● DIRECTIONS FOR THIS TASK:
Make an exact copy of the records, leaving out the images.

******

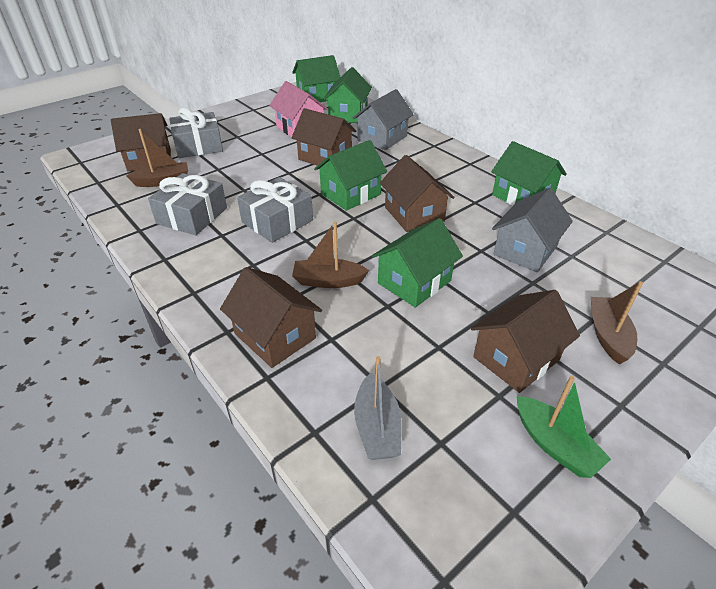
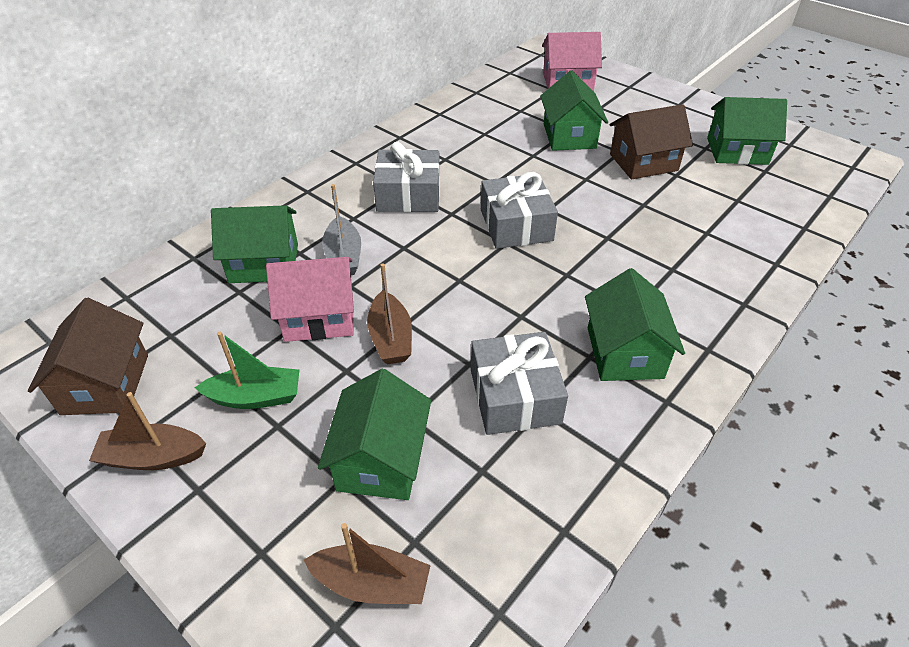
brown house: [111,113,171,172] [220,267,322,368] [291,108,356,166] [380,155,455,232] [471,290,580,393] = 5 -> [28,298,148,415] [610,104,693,180] = 2
grey house: [353,89,414,150] [492,188,573,272] = 2 -> none = 0
pink house: [269,81,328,137] = 1 -> [266,257,354,342] [542,32,602,91] = 2

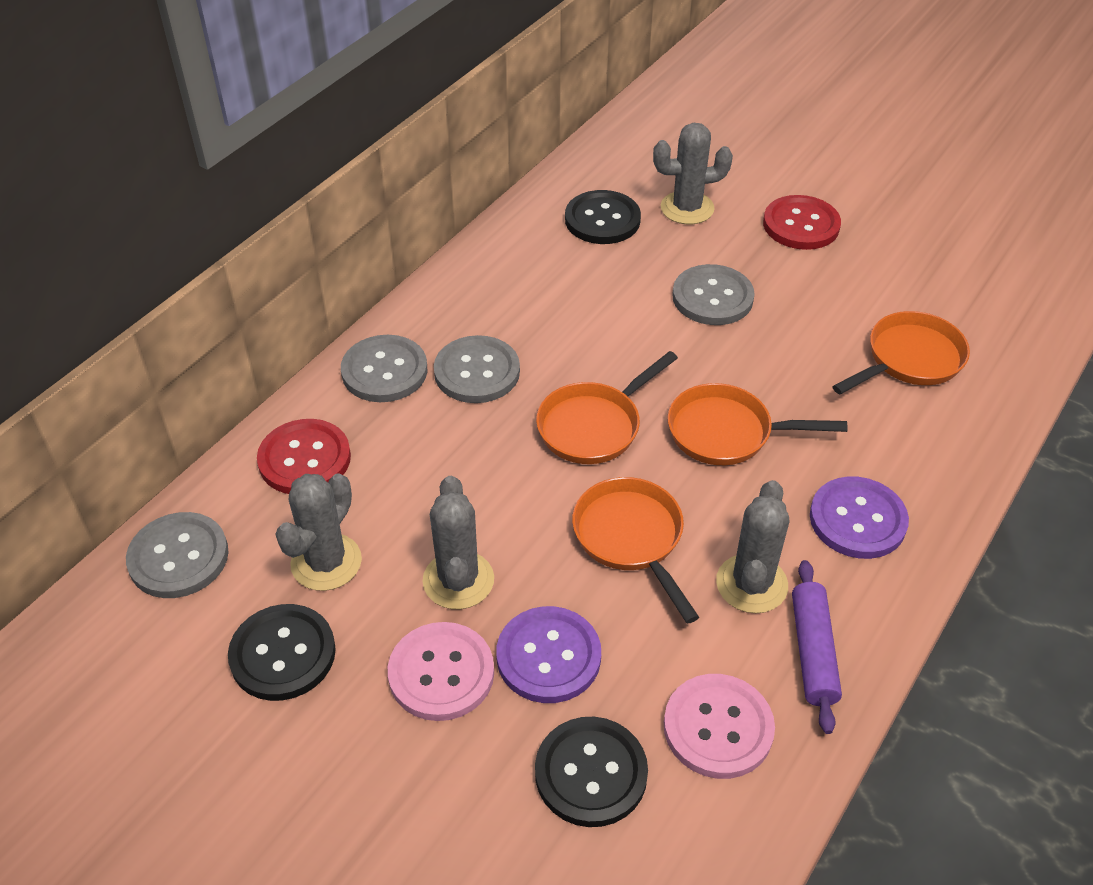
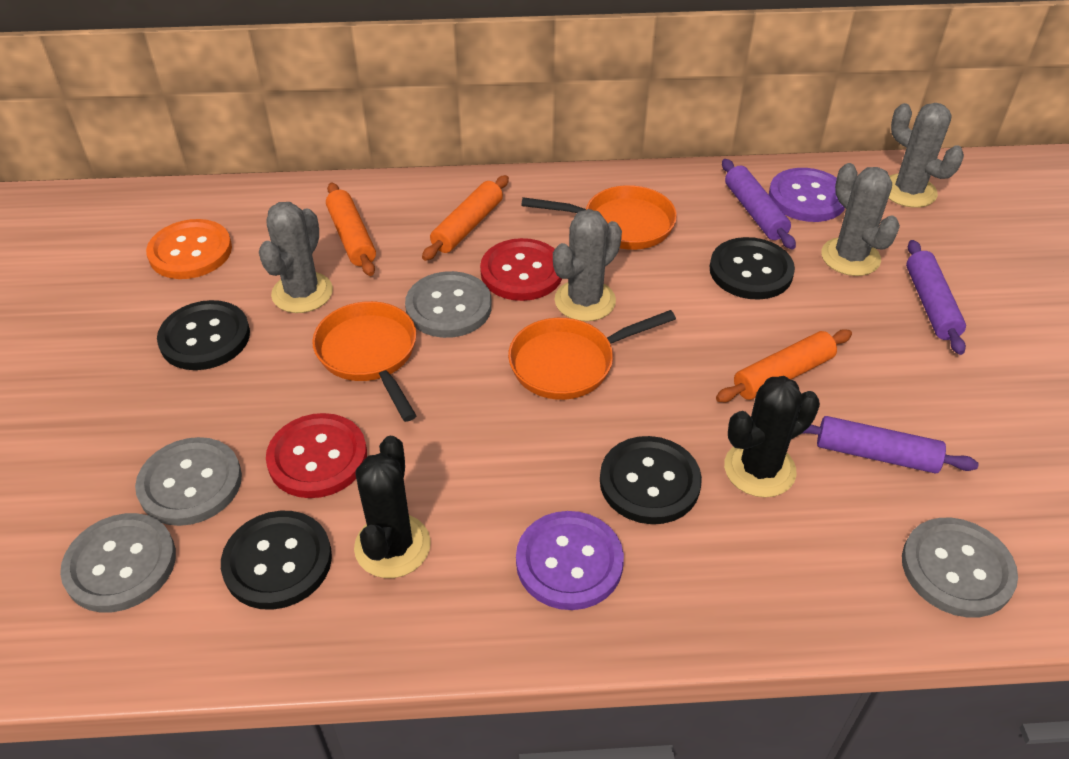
black button: [228,604,336,701] [535,717,648,827] [565,190,641,244] = 3 -> [157,300,250,370] [221,511,332,610] [600,436,702,524] [710,237,795,300] = 4
black cactus: none = 0 -> [354,436,431,578] [724,376,820,498] = 2
orange button: none = 0 -> [146,219,232,279] = 1
orange pan: [536,351,678,464] [572,477,699,623] [668,383,847,465] [832,311,970,395] = 4 -> [312,301,417,422] [508,310,676,400] [521,185,677,250] = 3
orange rolling pin: none = 0 -> [326,183,376,276] [422,175,509,261] [716,329,852,402] = 3
pink button: [388,622,494,721] [664,674,775,779] = 2 -> none = 0
purple rolling pin: [792,560,842,734] = 1 -> [722,159,796,249] [803,416,979,473] [906,240,966,355] = 3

******

● EXPECTED ANSWER:
brown house: [111,113,171,172] [220,267,322,368] [291,108,356,166] [380,155,455,232] [471,290,580,393] = 5 -> [28,298,148,415] [610,104,693,180] = 2
grey house: [353,89,414,150] [492,188,573,272] = 2 -> none = 0
pink house: [269,81,328,137] = 1 -> [266,257,354,342] [542,32,602,91] = 2

black button: [228,604,336,701] [535,717,648,827] [565,190,641,244] = 3 -> [157,300,250,370] [221,511,332,610] [600,436,702,524] [710,237,795,300] = 4
black cactus: none = 0 -> [354,436,431,578] [724,376,820,498] = 2
orange button: none = 0 -> [146,219,232,279] = 1
orange pan: [536,351,678,464] [572,477,699,623] [668,383,847,465] [832,311,970,395] = 4 -> [312,301,417,422] [508,310,676,400] [521,185,677,250] = 3
orange rolling pin: none = 0 -> [326,183,376,276] [422,175,509,261] [716,329,852,402] = 3
pink button: [388,622,494,721] [664,674,775,779] = 2 -> none = 0
purple rolling pin: [792,560,842,734] = 1 -> [722,159,796,249] [803,416,979,473] [906,240,966,355] = 3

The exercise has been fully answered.